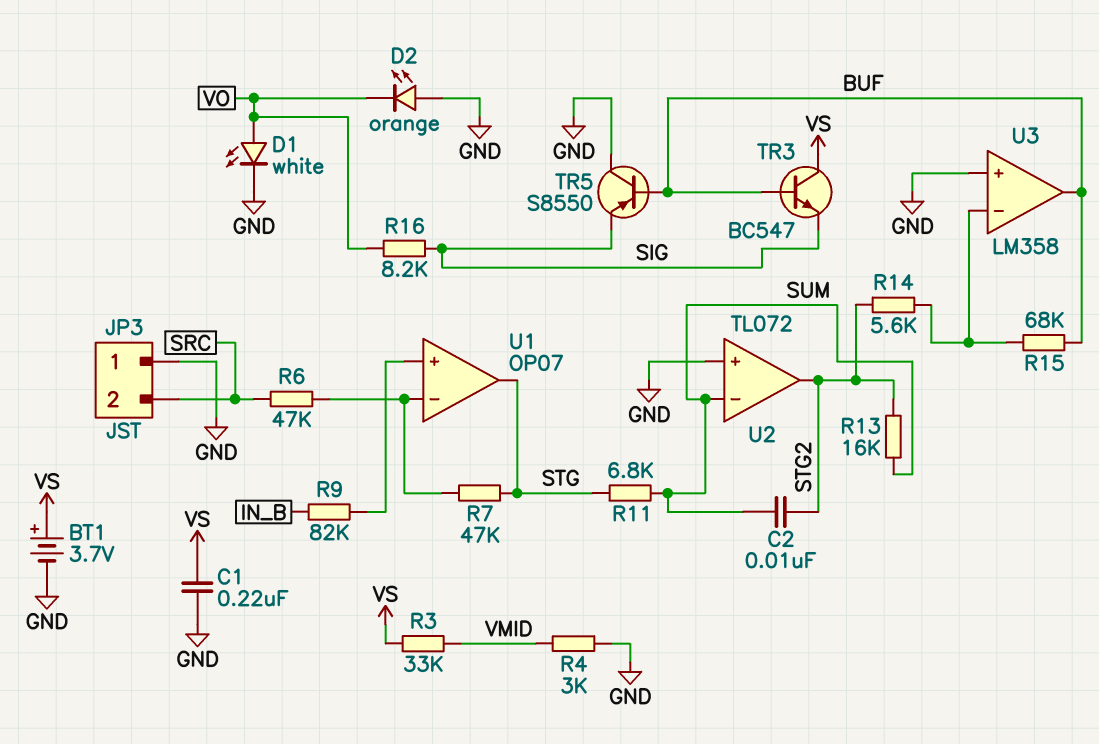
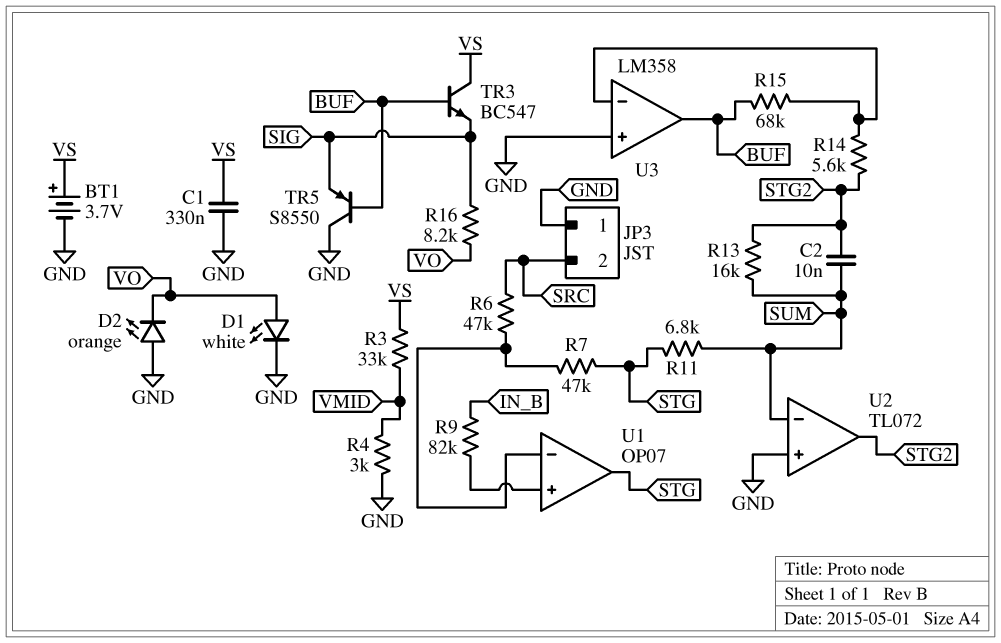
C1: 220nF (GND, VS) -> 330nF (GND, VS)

==

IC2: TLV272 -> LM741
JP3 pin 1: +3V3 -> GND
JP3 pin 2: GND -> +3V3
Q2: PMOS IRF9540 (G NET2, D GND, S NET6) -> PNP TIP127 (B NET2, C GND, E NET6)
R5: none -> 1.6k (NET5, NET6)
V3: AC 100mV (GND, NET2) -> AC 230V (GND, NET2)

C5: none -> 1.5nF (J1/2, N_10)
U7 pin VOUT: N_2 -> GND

---

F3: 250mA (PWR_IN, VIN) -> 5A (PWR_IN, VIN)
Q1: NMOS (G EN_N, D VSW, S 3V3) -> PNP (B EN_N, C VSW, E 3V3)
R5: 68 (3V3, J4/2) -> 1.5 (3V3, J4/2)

* [What to work on]: Beginning at the line above with "JP3 pin 2: GND -> +3V3" and finishing at the line with "U7 pin VOUT: N_2 -> GND", return each line exactly and return nothing else.

* [Response below]:
JP3 pin 2: GND -> +3V3
Q2: PMOS IRF9540 (G NET2, D GND, S NET6) -> PNP TIP127 (B NET2, C GND, E NET6)
R5: none -> 1.6k (NET5, NET6)
V3: AC 100mV (GND, NET2) -> AC 230V (GND, NET2)

C5: none -> 1.5nF (J1/2, N_10)
U7 pin VOUT: N_2 -> GND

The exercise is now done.